===== PROVIDED MATERIAL

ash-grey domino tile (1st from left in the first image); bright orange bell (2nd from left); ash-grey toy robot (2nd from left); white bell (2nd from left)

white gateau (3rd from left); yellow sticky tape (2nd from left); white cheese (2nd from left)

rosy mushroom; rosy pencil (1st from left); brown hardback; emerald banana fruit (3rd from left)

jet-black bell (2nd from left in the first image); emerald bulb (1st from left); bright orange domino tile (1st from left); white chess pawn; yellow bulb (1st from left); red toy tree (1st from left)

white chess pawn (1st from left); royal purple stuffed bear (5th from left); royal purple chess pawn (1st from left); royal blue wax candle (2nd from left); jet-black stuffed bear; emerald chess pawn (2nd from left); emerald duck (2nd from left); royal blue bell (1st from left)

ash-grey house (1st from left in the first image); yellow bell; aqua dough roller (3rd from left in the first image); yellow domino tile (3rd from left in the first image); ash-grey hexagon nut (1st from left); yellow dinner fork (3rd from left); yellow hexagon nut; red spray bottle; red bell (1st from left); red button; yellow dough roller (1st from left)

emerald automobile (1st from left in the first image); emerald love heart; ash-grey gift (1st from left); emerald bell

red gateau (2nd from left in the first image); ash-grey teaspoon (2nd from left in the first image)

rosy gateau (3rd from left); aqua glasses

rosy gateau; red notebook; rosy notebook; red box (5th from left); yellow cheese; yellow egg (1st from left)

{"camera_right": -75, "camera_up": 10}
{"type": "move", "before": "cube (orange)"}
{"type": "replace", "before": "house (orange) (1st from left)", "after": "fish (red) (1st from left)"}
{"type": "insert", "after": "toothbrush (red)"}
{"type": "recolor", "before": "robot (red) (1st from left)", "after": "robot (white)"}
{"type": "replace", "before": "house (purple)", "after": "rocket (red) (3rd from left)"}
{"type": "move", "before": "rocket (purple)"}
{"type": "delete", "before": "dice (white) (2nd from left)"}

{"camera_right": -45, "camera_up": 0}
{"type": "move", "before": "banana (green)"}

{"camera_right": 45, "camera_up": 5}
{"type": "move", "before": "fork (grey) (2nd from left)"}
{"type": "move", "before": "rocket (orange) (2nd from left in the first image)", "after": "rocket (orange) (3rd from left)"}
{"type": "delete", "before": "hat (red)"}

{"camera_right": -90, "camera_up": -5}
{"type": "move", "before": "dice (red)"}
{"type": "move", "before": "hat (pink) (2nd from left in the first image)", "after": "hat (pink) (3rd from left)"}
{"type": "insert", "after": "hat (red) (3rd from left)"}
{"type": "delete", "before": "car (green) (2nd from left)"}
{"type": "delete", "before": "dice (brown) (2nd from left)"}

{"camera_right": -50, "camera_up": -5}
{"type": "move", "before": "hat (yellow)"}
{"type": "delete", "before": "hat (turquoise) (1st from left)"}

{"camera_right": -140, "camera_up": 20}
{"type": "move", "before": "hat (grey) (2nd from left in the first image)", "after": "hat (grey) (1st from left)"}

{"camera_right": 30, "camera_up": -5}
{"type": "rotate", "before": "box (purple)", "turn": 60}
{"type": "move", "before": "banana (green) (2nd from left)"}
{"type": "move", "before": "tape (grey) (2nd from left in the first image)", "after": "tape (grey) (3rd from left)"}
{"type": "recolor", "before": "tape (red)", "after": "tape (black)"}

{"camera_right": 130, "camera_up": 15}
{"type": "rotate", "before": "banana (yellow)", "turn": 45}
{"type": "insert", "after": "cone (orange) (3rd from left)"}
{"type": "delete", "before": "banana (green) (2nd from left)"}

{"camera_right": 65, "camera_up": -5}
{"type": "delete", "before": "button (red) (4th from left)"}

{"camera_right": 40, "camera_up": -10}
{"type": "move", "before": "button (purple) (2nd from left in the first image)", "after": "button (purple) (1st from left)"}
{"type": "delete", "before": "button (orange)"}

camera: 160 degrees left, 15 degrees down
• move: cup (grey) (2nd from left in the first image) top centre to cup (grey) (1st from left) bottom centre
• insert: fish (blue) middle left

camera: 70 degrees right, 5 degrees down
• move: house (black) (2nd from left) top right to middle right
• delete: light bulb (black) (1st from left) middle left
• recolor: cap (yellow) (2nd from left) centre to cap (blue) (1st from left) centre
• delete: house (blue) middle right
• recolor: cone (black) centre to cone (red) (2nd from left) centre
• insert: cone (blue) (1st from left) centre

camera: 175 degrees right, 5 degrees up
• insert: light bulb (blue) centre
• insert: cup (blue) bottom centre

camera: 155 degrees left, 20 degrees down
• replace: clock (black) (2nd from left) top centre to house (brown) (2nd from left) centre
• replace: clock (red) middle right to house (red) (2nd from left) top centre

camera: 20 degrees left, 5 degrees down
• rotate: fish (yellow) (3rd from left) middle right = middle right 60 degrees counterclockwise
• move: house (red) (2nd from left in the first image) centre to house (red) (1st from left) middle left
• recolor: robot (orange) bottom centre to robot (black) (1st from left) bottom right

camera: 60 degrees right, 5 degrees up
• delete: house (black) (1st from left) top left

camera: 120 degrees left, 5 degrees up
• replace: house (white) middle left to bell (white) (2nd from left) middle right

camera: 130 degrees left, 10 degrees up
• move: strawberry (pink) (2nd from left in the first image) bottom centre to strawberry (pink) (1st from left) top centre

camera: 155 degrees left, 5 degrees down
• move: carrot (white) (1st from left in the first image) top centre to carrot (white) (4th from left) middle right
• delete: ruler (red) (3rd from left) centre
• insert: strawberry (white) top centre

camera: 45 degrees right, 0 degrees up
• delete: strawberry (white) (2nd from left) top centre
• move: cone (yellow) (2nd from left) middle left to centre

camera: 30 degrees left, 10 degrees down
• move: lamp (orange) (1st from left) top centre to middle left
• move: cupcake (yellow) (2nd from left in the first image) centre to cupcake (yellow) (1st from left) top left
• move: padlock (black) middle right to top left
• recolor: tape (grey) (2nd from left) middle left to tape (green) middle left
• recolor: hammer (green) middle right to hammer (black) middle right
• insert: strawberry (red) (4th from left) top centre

==========

The data above should be reproduced in full, word for word.

ash-grey domino tile (1st from left in the first image); bright orange bell (2nd from left); ash-grey toy robot (2nd from left); white bell (2nd from left)

white gateau (3rd from left); yellow sticky tape (2nd from left); white cheese (2nd from left)

rosy mushroom; rosy pencil (1st from left); brown hardback; emerald banana fruit (3rd from left)

jet-black bell (2nd from left in the first image); emerald bulb (1st from left); bright orange domino tile (1st from left); white chess pawn; yellow bulb (1st from left); red toy tree (1st from left)

white chess pawn (1st from left); royal purple stuffed bear (5th from left); royal purple chess pawn (1st from left); royal blue wax candle (2nd from left); jet-black stuffed bear; emerald chess pawn (2nd from left); emerald duck (2nd from left); royal blue bell (1st from left)

ash-grey house (1st from left in the first image); yellow bell; aqua dough roller (3rd from left in the first image); yellow domino tile (3rd from left in the first image); ash-grey hexagon nut (1st from left); yellow dinner fork (3rd from left); yellow hexagon nut; red spray bottle; red bell (1st from left); red button; yellow dough roller (1st from left)

emerald automobile (1st from left in the first image); emerald love heart; ash-grey gift (1st from left); emerald bell

red gateau (2nd from left in the first image); ash-grey teaspoon (2nd from left in the first image)

rosy gateau (3rd from left); aqua glasses

rosy gateau; red notebook; rosy notebook; red box (5th from left); yellow cheese; yellow egg (1st from left)

{"camera_right": -75, "camera_up": 10}
{"type": "move", "before": "cube (orange)"}
{"type": "replace", "before": "house (orange) (1st from left)", "after": "fish (red) (1st from left)"}
{"type": "insert", "after": "toothbrush (red)"}
{"type": "recolor", "before": "robot (red) (1st from left)", "after": "robot (white)"}
{"type": "replace", "before": "house (purple)", "after": "rocket (red) (3rd from left)"}
{"type": "move", "before": "rocket (purple)"}
{"type": "delete", "before": "dice (white) (2nd from left)"}

{"camera_right": -45, "camera_up": 0}
{"type": "move", "before": "banana (green)"}

{"camera_right": 45, "camera_up": 5}
{"type": "move", "before": "fork (grey) (2nd from left)"}
{"type": "move", "before": "rocket (orange) (2nd from left in the first image)", "after": "rocket (orange) (3rd from left)"}
{"type": "delete", "before": "hat (red)"}

{"camera_right": -90, "camera_up": -5}
{"type": "move", "before": "dice (red)"}
{"type": "move", "before": "hat (pink) (2nd from left in the first image)", "after": "hat (pink) (3rd from left)"}
{"type": "insert", "after": "hat (red) (3rd from left)"}
{"type": "delete", "before": "car (green) (2nd from left)"}
{"type": "delete", "before": "dice (brown) (2nd from left)"}

{"camera_right": -50, "camera_up": -5}
{"type": "move", "before": "hat (yellow)"}
{"type": "delete", "before": "hat (turquoise) (1st from left)"}

{"camera_right": -140, "camera_up": 20}
{"type": "move", "before": "hat (grey) (2nd from left in the first image)", "after": "hat (grey) (1st from left)"}

{"camera_right": 30, "camera_up": -5}
{"type": "rotate", "before": "box (purple)", "turn": 60}
{"type": "move", "before": "banana (green) (2nd from left)"}
{"type": "move", "before": "tape (grey) (2nd from left in the first image)", "after": "tape (grey) (3rd from left)"}
{"type": "recolor", "before": "tape (red)", "after": "tape (black)"}

{"camera_right": 130, "camera_up": 15}
{"type": "rotate", "before": "banana (yellow)", "turn": 45}
{"type": "insert", "after": "cone (orange) (3rd from left)"}
{"type": "delete", "before": "banana (green) (2nd from left)"}

{"camera_right": 65, "camera_up": -5}
{"type": "delete", "before": "button (red) (4th from left)"}

{"camera_right": 40, "camera_up": -10}
{"type": "move", "before": "button (purple) (2nd from left in the first image)", "after": "button (purple) (1st from left)"}
{"type": "delete", "before": "button (orange)"}

camera: 160 degrees left, 15 degrees down
• move: cup (grey) (2nd from left in the first image) top centre to cup (grey) (1st from left) bottom centre
• insert: fish (blue) middle left

camera: 70 degrees right, 5 degrees down
• move: house (black) (2nd from left) top right to middle right
• delete: light bulb (black) (1st from left) middle left
• recolor: cap (yellow) (2nd from left) centre to cap (blue) (1st from left) centre
• delete: house (blue) middle right
• recolor: cone (black) centre to cone (red) (2nd from left) centre
• insert: cone (blue) (1st from left) centre

camera: 175 degrees right, 5 degrees up
• insert: light bulb (blue) centre
• insert: cup (blue) bottom centre

camera: 155 degrees left, 20 degrees down
• replace: clock (black) (2nd from left) top centre to house (brown) (2nd from left) centre
• replace: clock (red) middle right to house (red) (2nd from left) top centre

camera: 20 degrees left, 5 degrees down
• rotate: fish (yellow) (3rd from left) middle right = middle right 60 degrees counterclockwise
• move: house (red) (2nd from left in the first image) centre to house (red) (1st from left) middle left
• recolor: robot (orange) bottom centre to robot (black) (1st from left) bottom right

camera: 60 degrees right, 5 degrees up
• delete: house (black) (1st from left) top left

camera: 120 degrees left, 5 degrees up
• replace: house (white) middle left to bell (white) (2nd from left) middle right

camera: 130 degrees left, 10 degrees up
• move: strawberry (pink) (2nd from left in the first image) bottom centre to strawberry (pink) (1st from left) top centre

camera: 155 degrees left, 5 degrees down
• move: carrot (white) (1st from left in the first image) top centre to carrot (white) (4th from left) middle right
• delete: ruler (red) (3rd from left) centre
• insert: strawberry (white) top centre

camera: 45 degrees right, 0 degrees up
• delete: strawberry (white) (2nd from left) top centre
• move: cone (yellow) (2nd from left) middle left to centre

camera: 30 degrees left, 10 degrees down
• move: lamp (orange) (1st from left) top centre to middle left
• move: cupcake (yellow) (2nd from left in the first image) centre to cupcake (yellow) (1st from left) top left
• move: padlock (black) middle right to top left
• recolor: tape (grey) (2nd from left) middle left to tape (green) middle left
• recolor: hammer (green) middle right to hammer (black) middle right
• insert: strawberry (red) (4th from left) top centre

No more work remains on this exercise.